▸ **About this task**:
Would you copy out the following entries exactly, without any of the pictures?

▸ **Entries provided**:
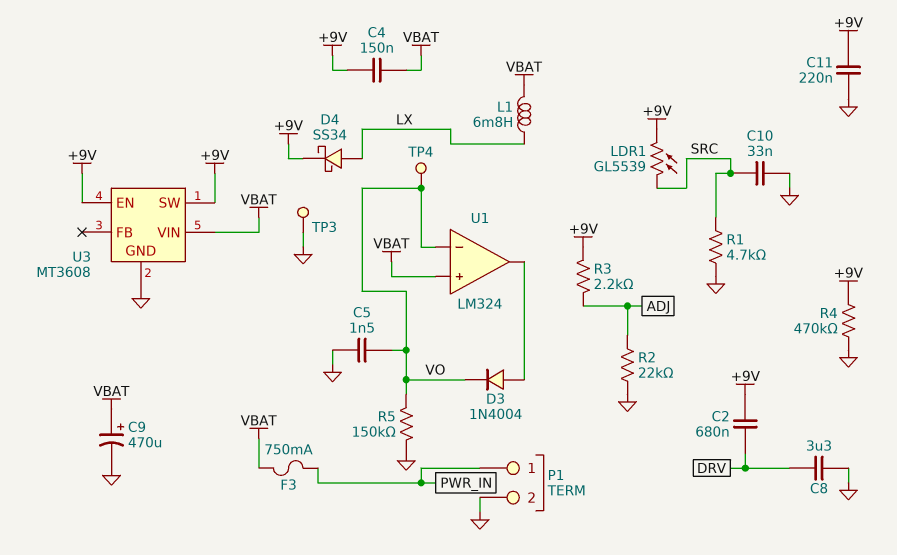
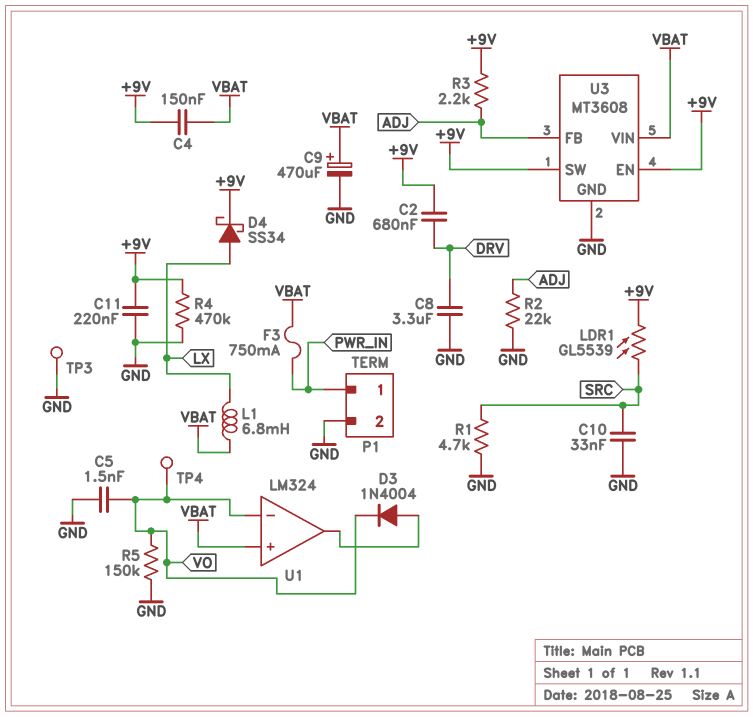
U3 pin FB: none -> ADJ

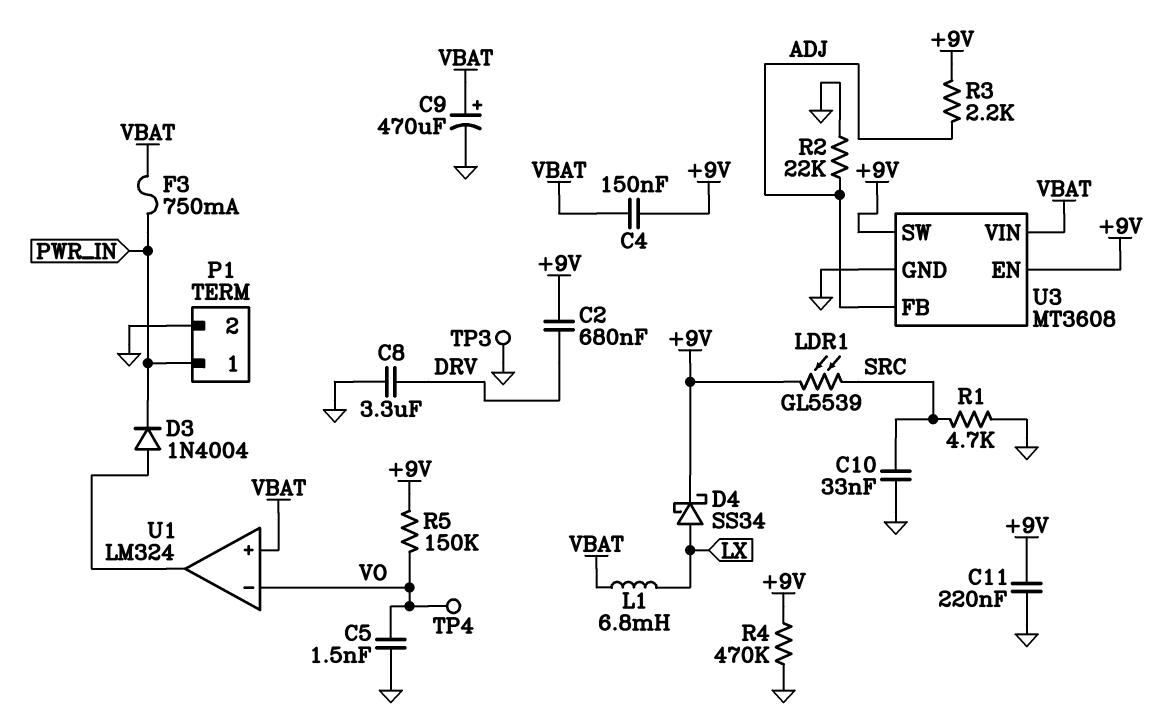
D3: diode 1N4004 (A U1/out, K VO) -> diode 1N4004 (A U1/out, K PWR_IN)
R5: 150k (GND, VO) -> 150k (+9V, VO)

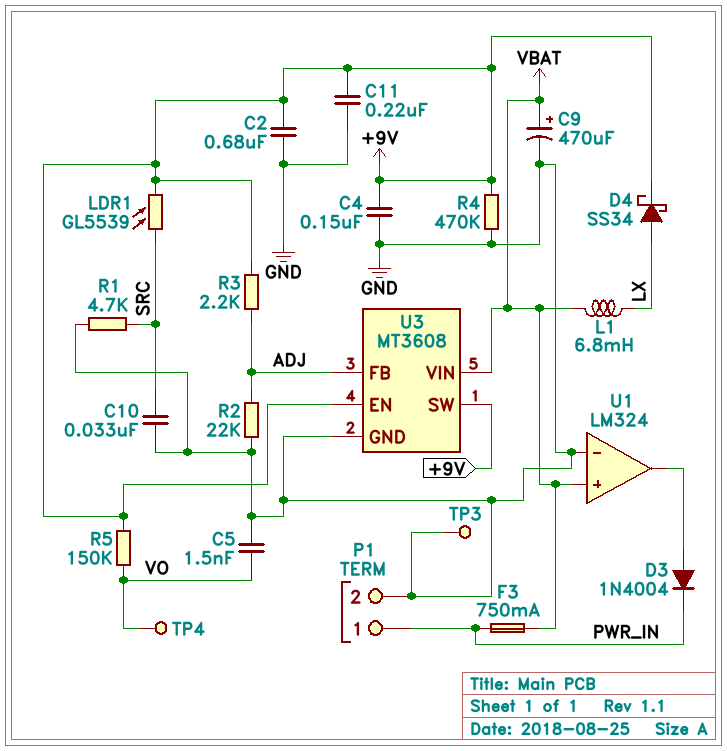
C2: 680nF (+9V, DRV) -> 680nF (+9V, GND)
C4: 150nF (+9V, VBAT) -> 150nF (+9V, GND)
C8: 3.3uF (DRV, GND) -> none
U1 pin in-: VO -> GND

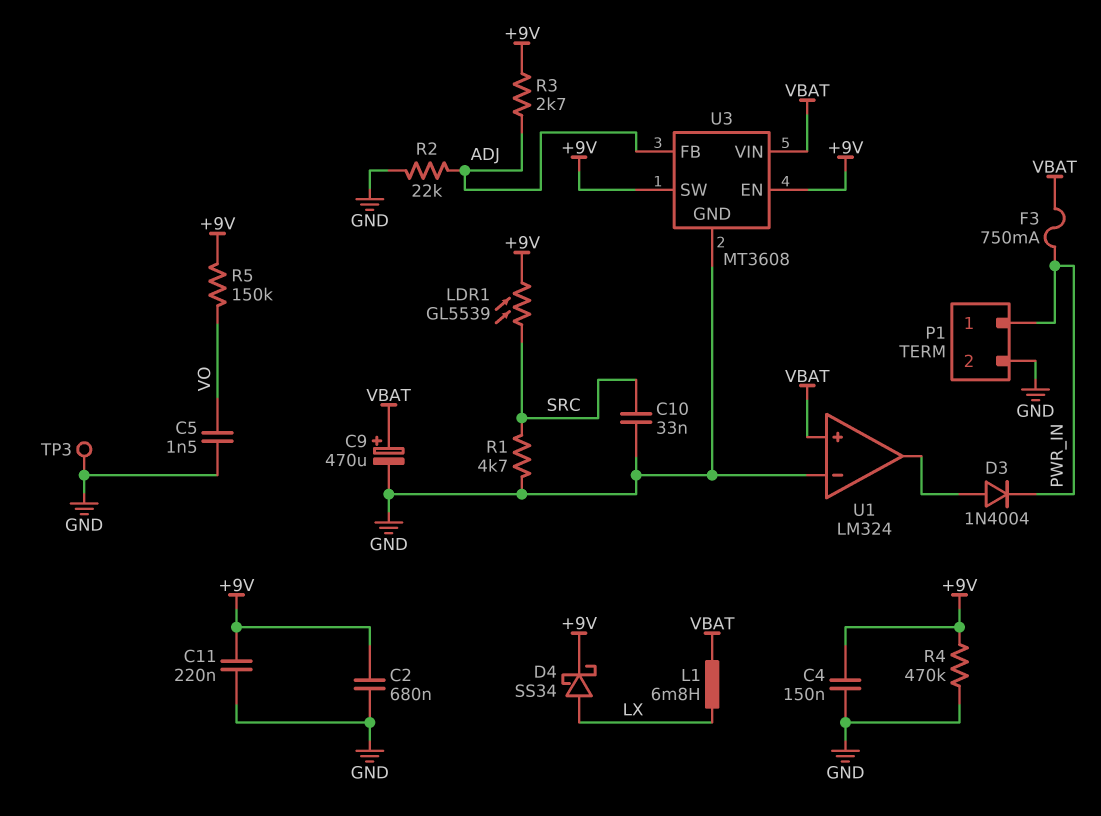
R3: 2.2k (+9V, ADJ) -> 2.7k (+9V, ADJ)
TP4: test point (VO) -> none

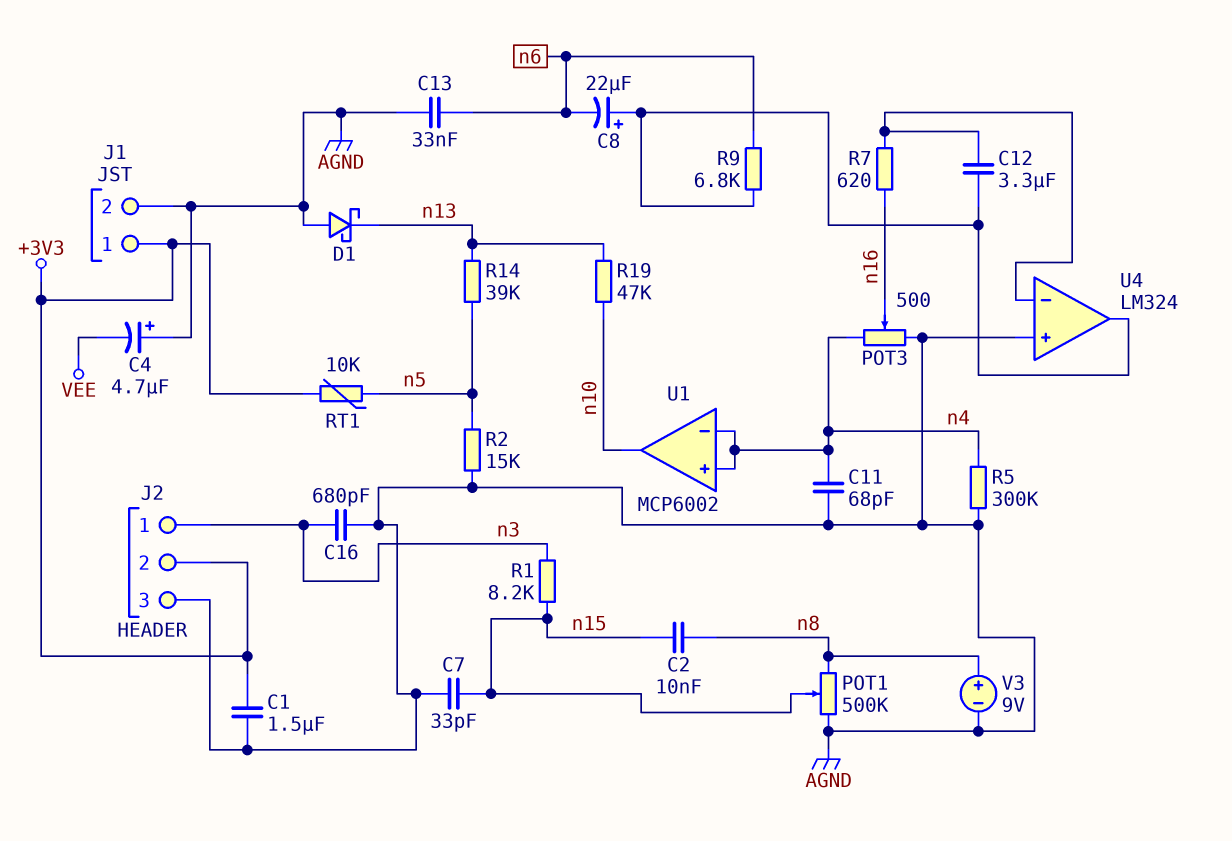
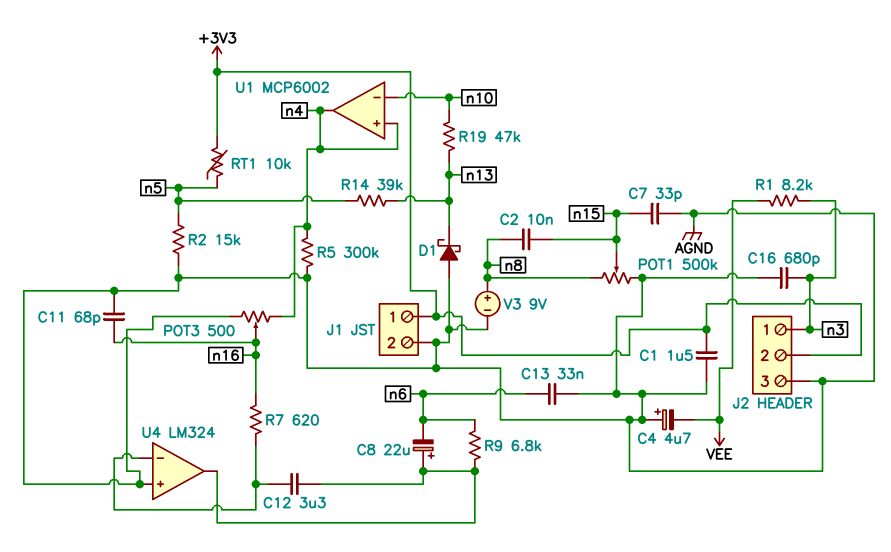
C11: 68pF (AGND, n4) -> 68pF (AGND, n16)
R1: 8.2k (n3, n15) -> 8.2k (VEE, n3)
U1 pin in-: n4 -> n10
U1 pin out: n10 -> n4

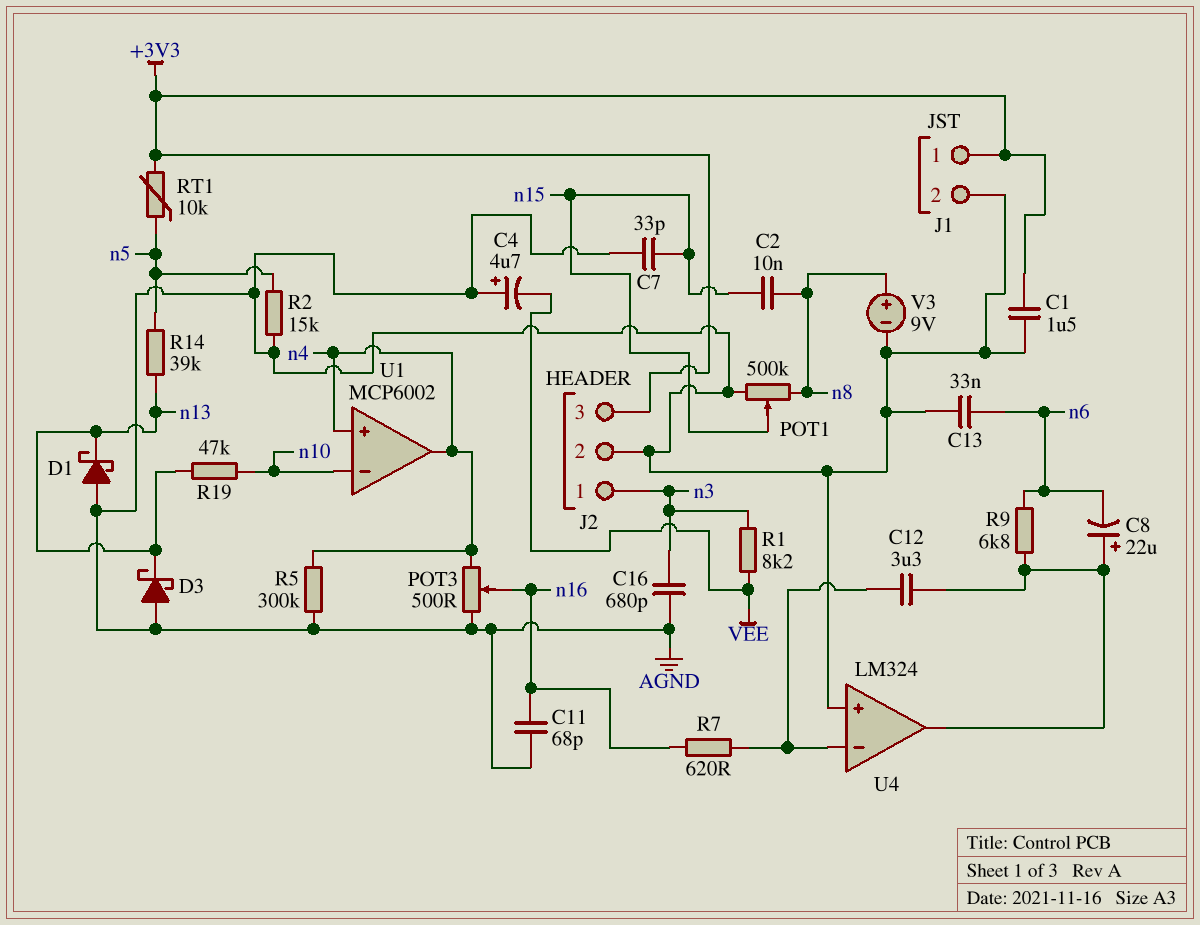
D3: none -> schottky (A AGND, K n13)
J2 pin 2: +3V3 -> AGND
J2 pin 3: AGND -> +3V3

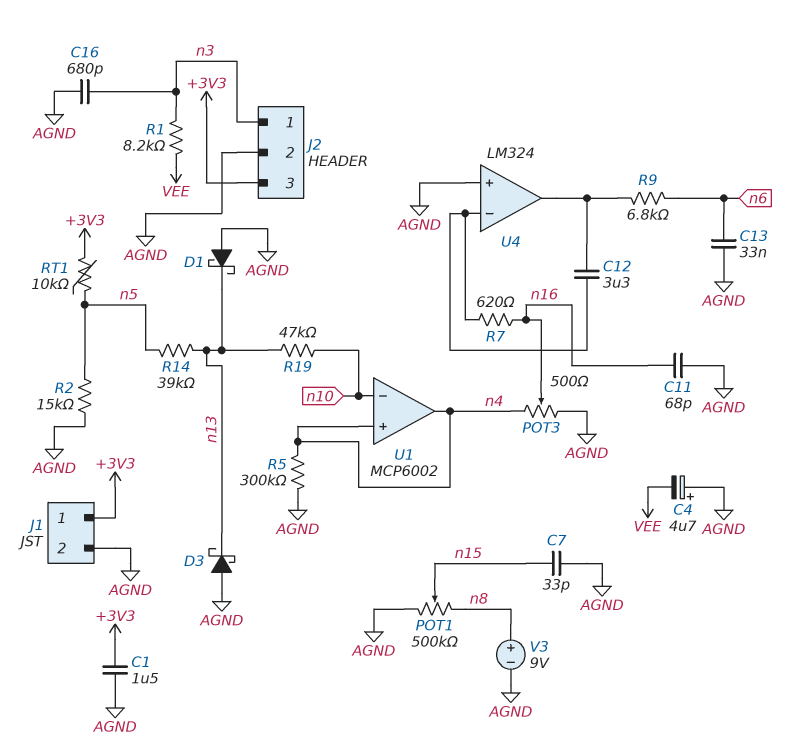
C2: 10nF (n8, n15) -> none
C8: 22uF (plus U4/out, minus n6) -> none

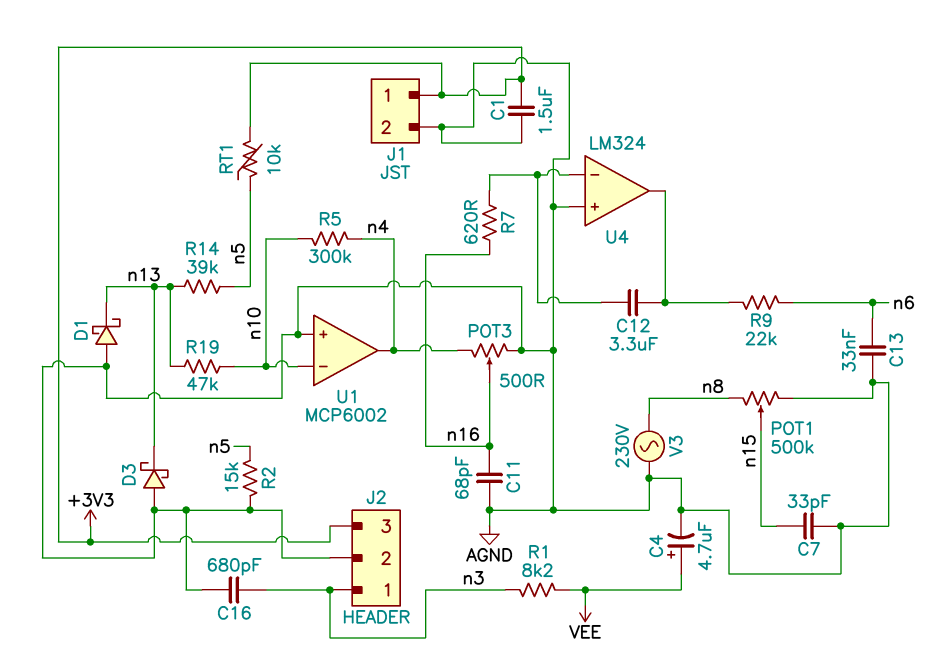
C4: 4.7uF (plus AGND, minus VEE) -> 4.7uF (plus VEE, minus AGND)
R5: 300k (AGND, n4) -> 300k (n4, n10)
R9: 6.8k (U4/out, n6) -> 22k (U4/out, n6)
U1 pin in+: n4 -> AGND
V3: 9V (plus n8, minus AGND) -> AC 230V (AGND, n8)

▸ **Response to the task**:
U3 pin FB: none -> ADJ

D3: diode 1N4004 (A U1/out, K VO) -> diode 1N4004 (A U1/out, K PWR_IN)
R5: 150k (GND, VO) -> 150k (+9V, VO)

C2: 680nF (+9V, DRV) -> 680nF (+9V, GND)
C4: 150nF (+9V, VBAT) -> 150nF (+9V, GND)
C8: 3.3uF (DRV, GND) -> none
U1 pin in-: VO -> GND

R3: 2.2k (+9V, ADJ) -> 2.7k (+9V, ADJ)
TP4: test point (VO) -> none

C11: 68pF (AGND, n4) -> 68pF (AGND, n16)
R1: 8.2k (n3, n15) -> 8.2k (VEE, n3)
U1 pin in-: n4 -> n10
U1 pin out: n10 -> n4

D3: none -> schottky (A AGND, K n13)
J2 pin 2: +3V3 -> AGND
J2 pin 3: AGND -> +3V3

C2: 10nF (n8, n15) -> none
C8: 22uF (plus U4/out, minus n6) -> none

C4: 4.7uF (plus AGND, minus VEE) -> 4.7uF (plus VEE, minus AGND)
R5: 300k (AGND, n4) -> 300k (n4, n10)
R9: 6.8k (U4/out, n6) -> 22k (U4/out, n6)
U1 pin in+: n4 -> AGND
V3: 9V (plus n8, minus AGND) -> AC 230V (AGND, n8)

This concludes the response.